---------- Extracted data ----------
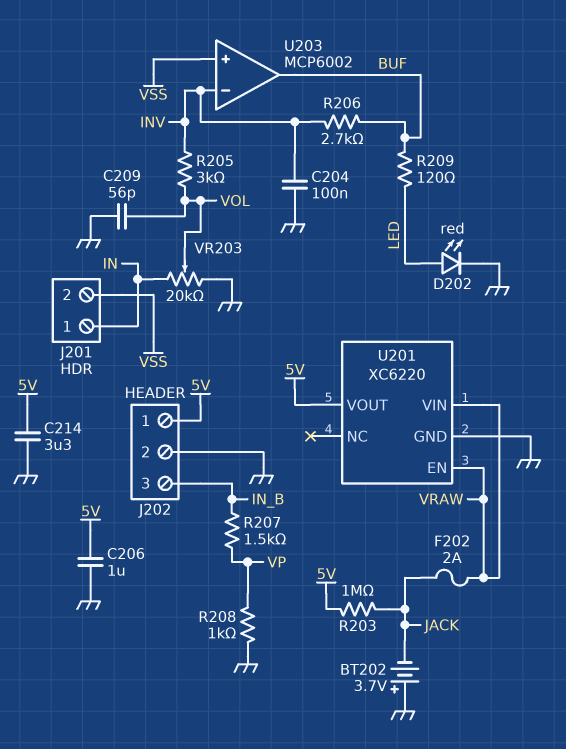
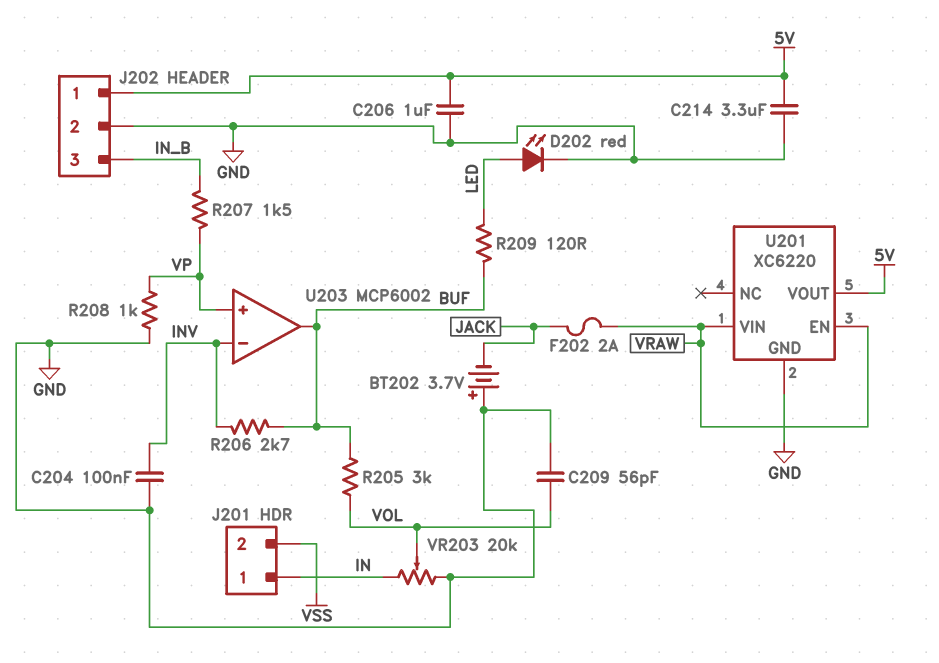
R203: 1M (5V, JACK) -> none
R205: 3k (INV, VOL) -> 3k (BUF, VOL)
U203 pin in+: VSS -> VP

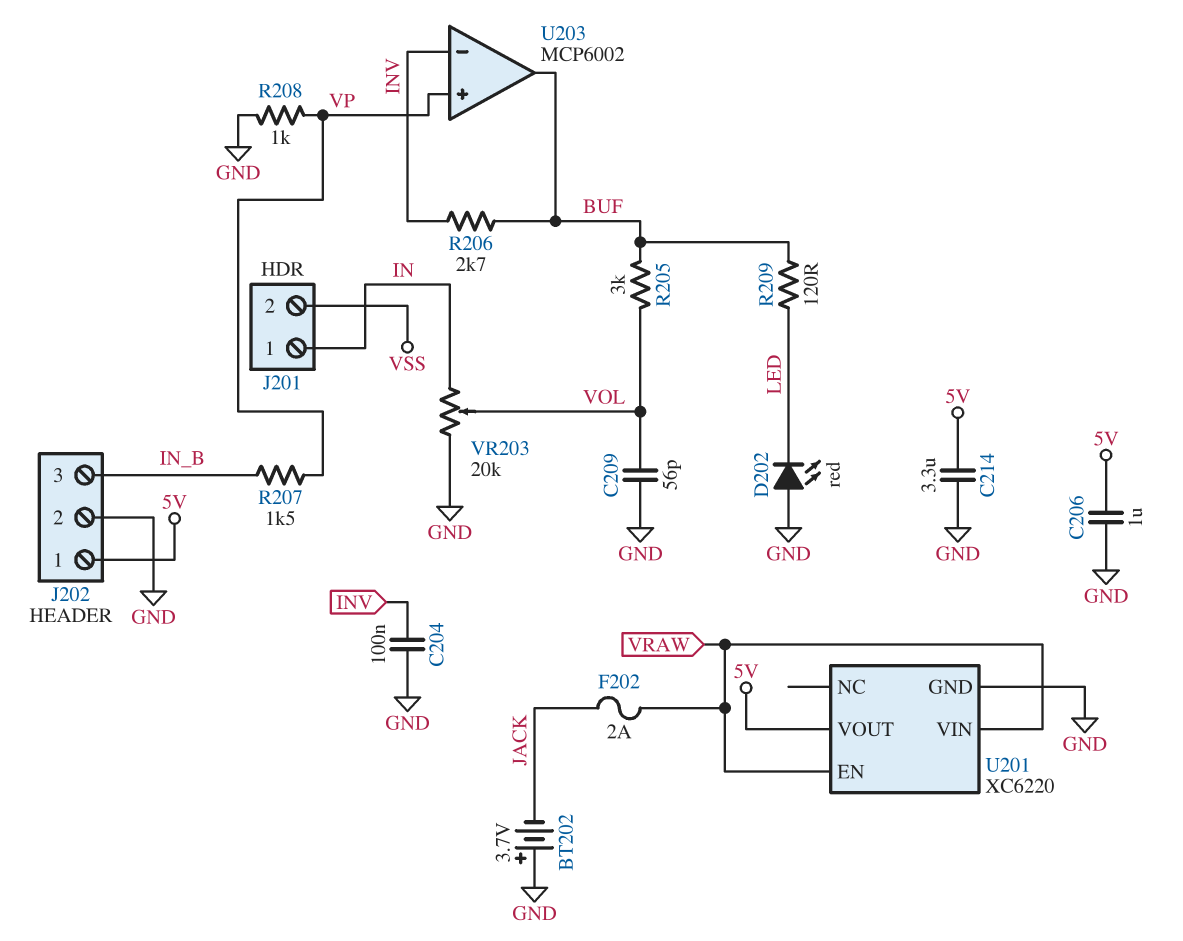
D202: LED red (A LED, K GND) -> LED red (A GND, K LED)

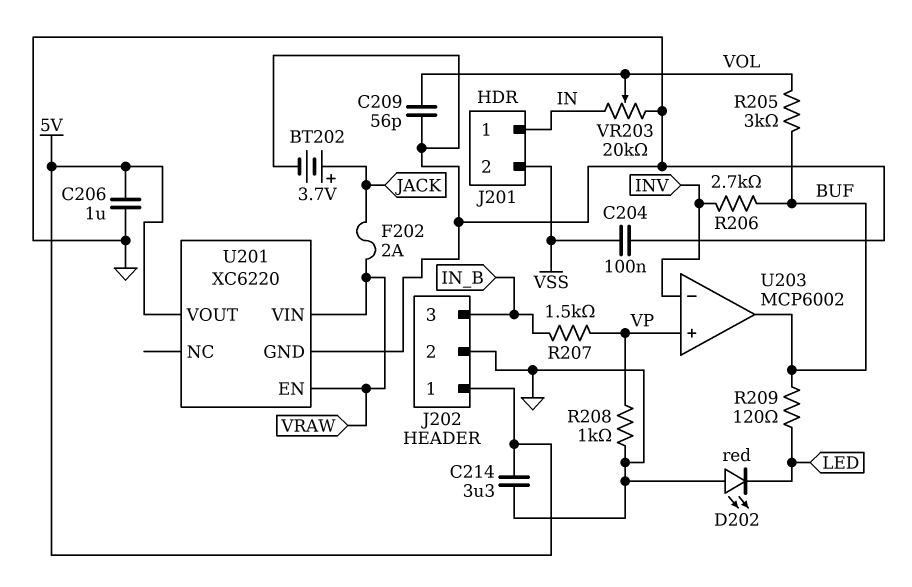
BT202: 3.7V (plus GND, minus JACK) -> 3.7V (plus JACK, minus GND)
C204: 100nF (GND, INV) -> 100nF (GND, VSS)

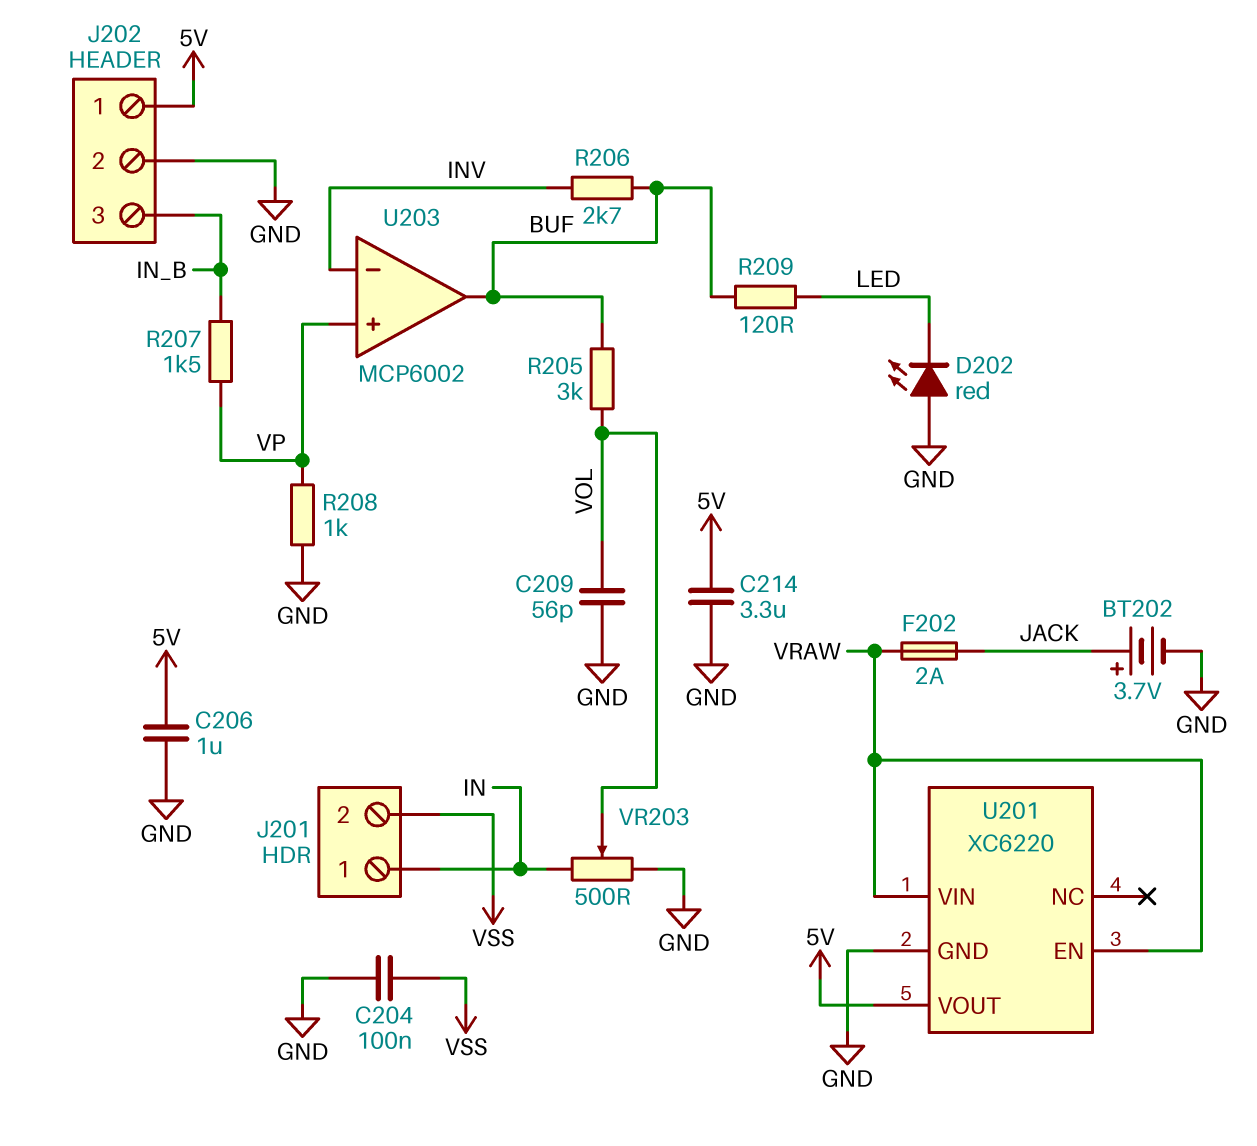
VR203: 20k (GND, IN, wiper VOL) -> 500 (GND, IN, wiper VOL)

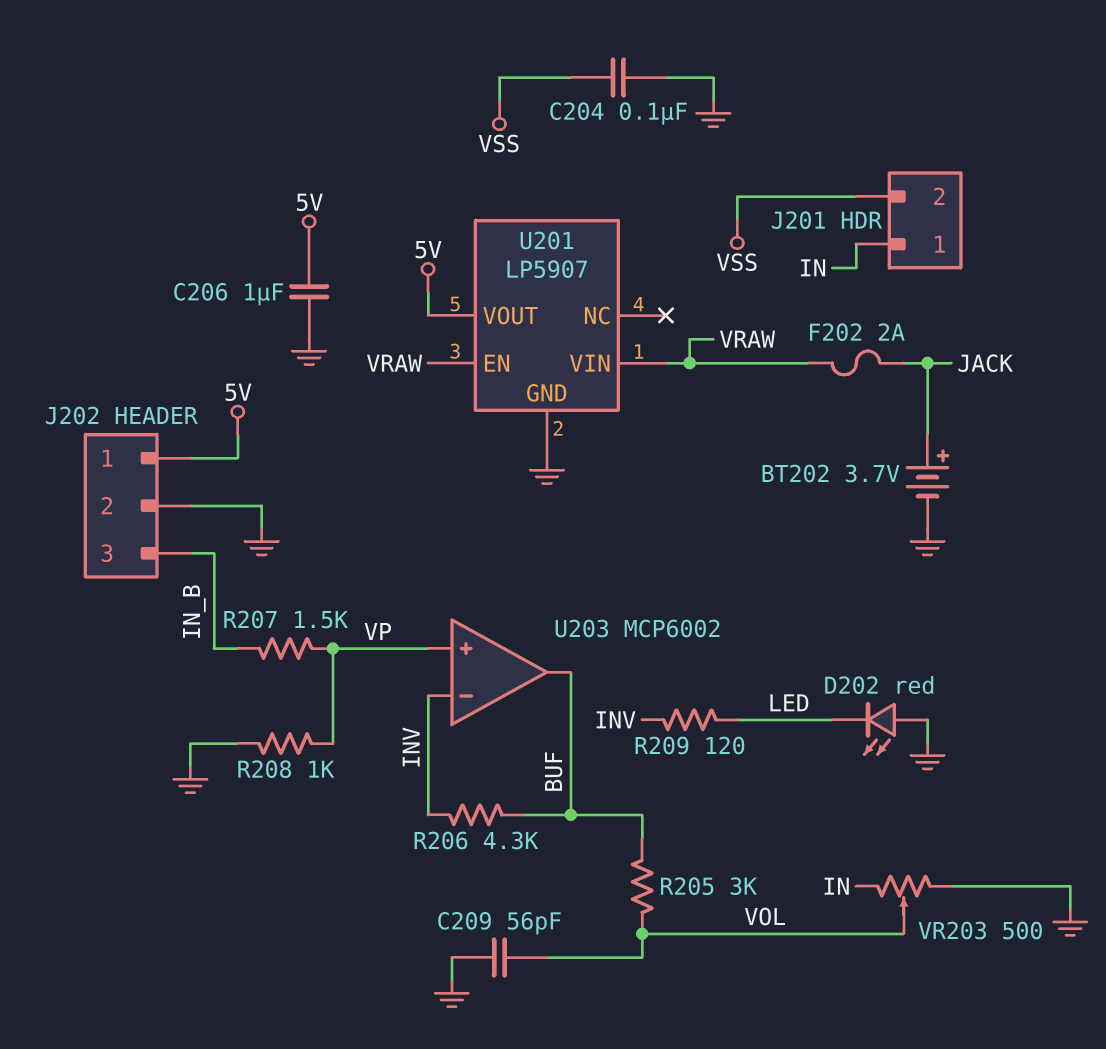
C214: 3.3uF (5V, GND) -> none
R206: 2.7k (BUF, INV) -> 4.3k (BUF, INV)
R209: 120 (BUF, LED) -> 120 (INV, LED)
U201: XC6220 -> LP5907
----------
Could you write out all the records exactly, without the pictures?

» **Exercise response**:
R203: 1M (5V, JACK) -> none
R205: 3k (INV, VOL) -> 3k (BUF, VOL)
U203 pin in+: VSS -> VP

D202: LED red (A LED, K GND) -> LED red (A GND, K LED)

BT202: 3.7V (plus GND, minus JACK) -> 3.7V (plus JACK, minus GND)
C204: 100nF (GND, INV) -> 100nF (GND, VSS)

VR203: 20k (GND, IN, wiper VOL) -> 500 (GND, IN, wiper VOL)

C214: 3.3uF (5V, GND) -> none
R206: 2.7k (BUF, INV) -> 4.3k (BUF, INV)
R209: 120 (BUF, LED) -> 120 (INV, LED)
U201: XC6220 -> LP5907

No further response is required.